*** Begin section ***
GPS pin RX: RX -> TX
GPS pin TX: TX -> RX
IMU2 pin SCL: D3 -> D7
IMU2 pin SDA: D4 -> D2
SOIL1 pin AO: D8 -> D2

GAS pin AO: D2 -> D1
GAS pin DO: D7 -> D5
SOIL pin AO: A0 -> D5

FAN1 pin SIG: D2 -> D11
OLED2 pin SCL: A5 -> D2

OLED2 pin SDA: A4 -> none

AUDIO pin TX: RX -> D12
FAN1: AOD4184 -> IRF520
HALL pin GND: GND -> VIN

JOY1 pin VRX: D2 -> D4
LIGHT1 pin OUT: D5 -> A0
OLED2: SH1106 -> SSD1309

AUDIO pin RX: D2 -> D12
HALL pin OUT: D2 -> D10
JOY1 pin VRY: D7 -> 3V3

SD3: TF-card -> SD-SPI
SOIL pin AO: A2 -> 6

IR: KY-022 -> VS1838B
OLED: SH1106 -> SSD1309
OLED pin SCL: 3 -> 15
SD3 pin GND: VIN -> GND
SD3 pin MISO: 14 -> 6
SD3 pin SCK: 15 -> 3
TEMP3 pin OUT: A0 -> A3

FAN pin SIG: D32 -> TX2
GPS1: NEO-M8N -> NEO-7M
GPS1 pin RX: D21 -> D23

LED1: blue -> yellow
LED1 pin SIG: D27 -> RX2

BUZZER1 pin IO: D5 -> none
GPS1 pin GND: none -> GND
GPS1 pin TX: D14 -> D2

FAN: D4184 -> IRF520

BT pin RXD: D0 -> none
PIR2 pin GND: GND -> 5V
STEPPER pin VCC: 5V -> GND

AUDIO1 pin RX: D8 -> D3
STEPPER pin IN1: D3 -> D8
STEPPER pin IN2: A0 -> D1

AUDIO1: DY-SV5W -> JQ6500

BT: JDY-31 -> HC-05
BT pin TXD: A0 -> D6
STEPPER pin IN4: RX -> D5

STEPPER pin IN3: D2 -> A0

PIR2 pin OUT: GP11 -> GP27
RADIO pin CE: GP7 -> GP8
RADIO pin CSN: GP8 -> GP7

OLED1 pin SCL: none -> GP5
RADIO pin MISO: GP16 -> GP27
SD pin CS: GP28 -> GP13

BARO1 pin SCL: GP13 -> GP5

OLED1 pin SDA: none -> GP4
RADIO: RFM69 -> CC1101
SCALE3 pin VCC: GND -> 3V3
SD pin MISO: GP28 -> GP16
*** End section ***
§ Your assignment
In the entries above, which lines hold the word "STEPPER"? Copy them out.

§ Completed exercise
STEPPER pin VCC: 5V -> GND
STEPPER pin IN1: D3 -> D8
STEPPER pin IN2: A0 -> D1
STEPPER pin IN4: RX -> D5
STEPPER pin IN3: D2 -> A0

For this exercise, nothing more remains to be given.